DATA SECTION:
_ _ _ _ _ _ _
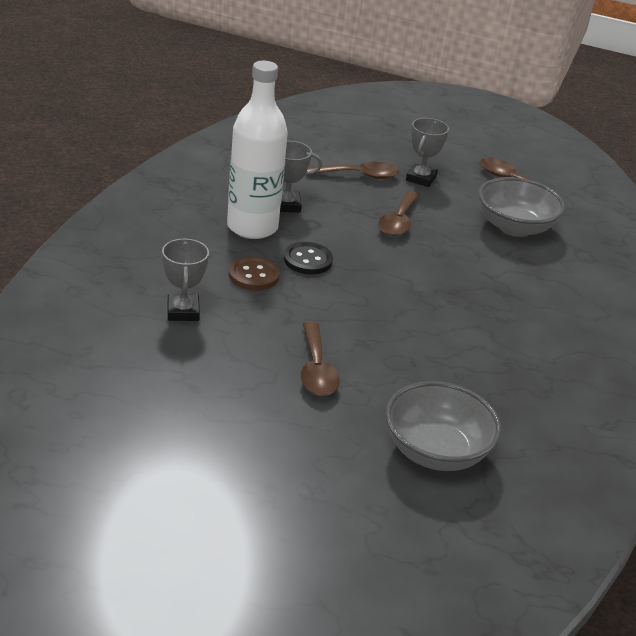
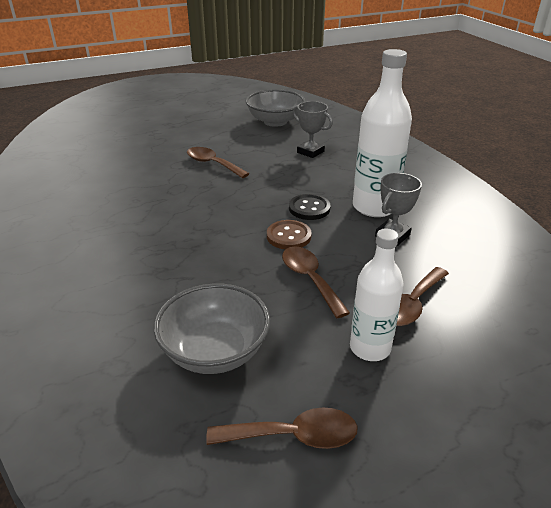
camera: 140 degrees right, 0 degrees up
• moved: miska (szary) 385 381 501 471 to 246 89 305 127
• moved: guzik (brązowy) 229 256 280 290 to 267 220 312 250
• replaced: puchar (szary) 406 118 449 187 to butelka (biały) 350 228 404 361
_ _ _ _ _ _ _
EXERCISE: Repeat the listing above exactly, omitting the pictures it contains.

THE COMPLETED TASK:
camera: 140 degrees right, 0 degrees up
• moved: miska (szary) 385 381 501 471 to 246 89 305 127
• moved: guzik (brązowy) 229 256 280 290 to 267 220 312 250
• replaced: puchar (szary) 406 118 449 187 to butelka (biały) 350 228 404 361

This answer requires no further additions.